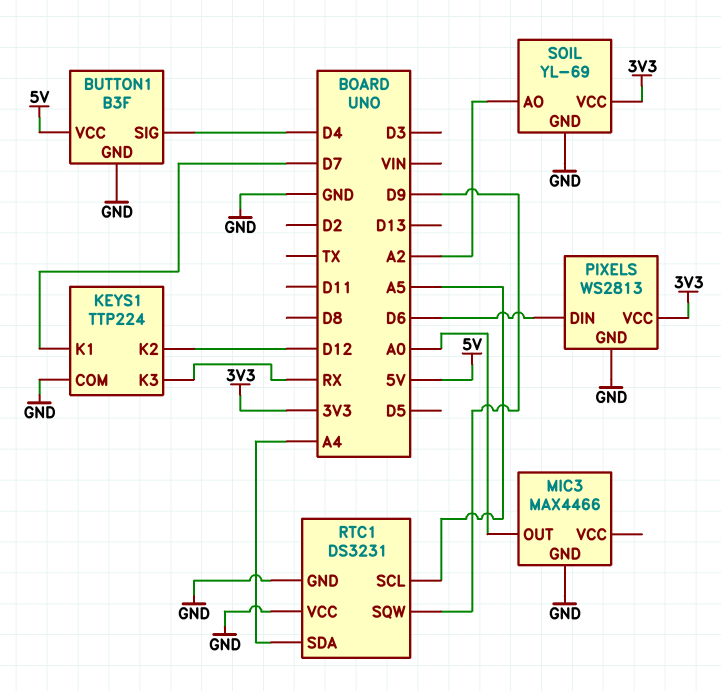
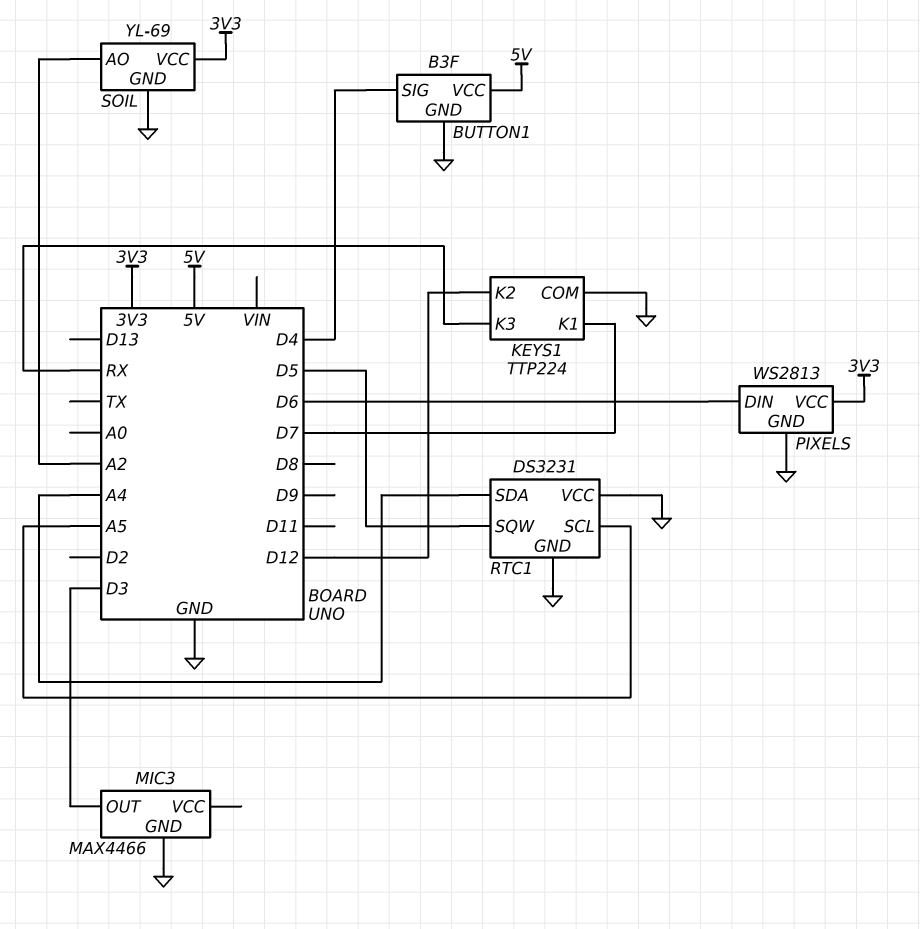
MIC3 pin OUT: A0 -> D3
RTC1 pin SQW: D9 -> D5

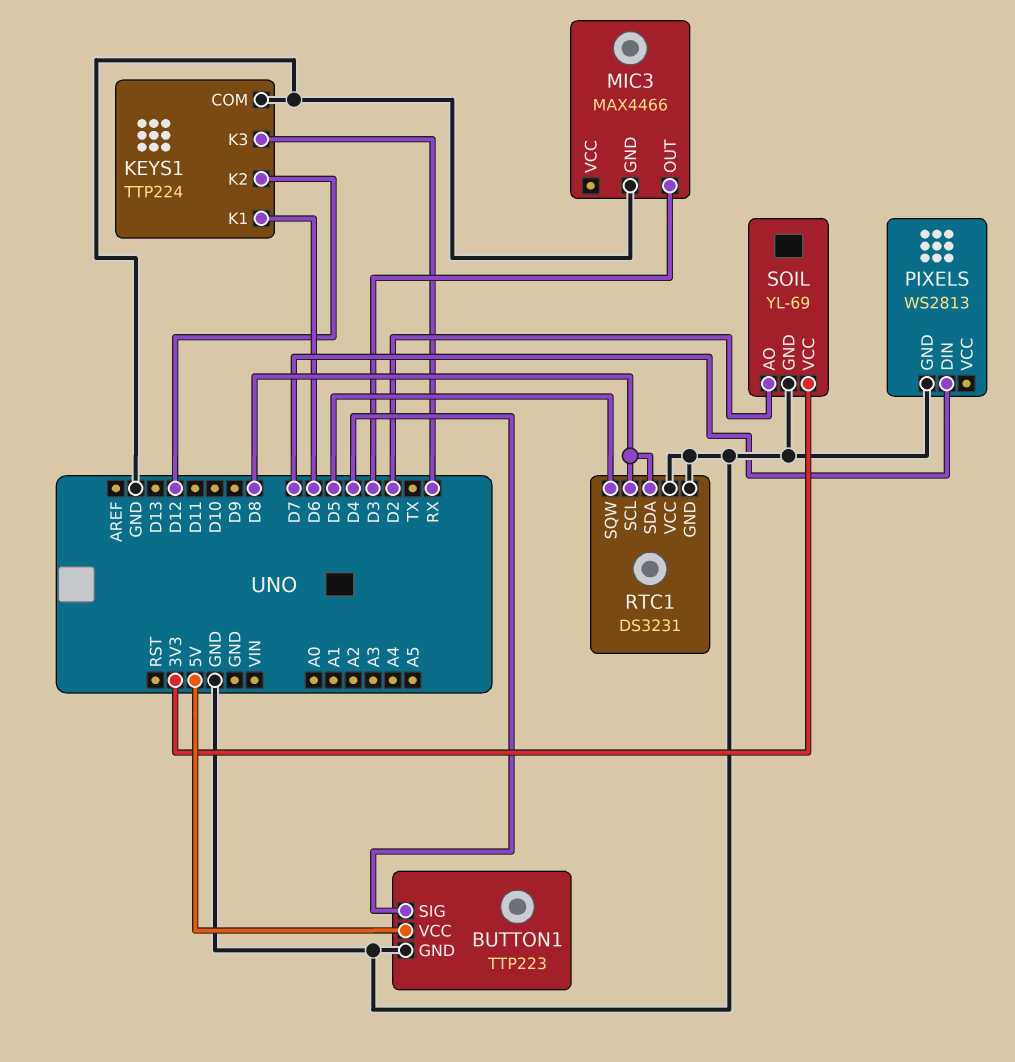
BUTTON1: B3F -> TTP223
KEYS1 pin K1: D7 -> D6
PIXELS pin DIN: D6 -> D7
PIXELS pin VCC: 3V3 -> none
RTC1 pin SCL: A5 -> D8
RTC1 pin SDA: A4 -> D8
SOIL pin AO: A2 -> D2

> Your assignment: Go through the entries above and report every line in which the word "PIXELS" appears.

> Answer below:
PIXELS pin DIN: D6 -> D7
PIXELS pin VCC: 3V3 -> none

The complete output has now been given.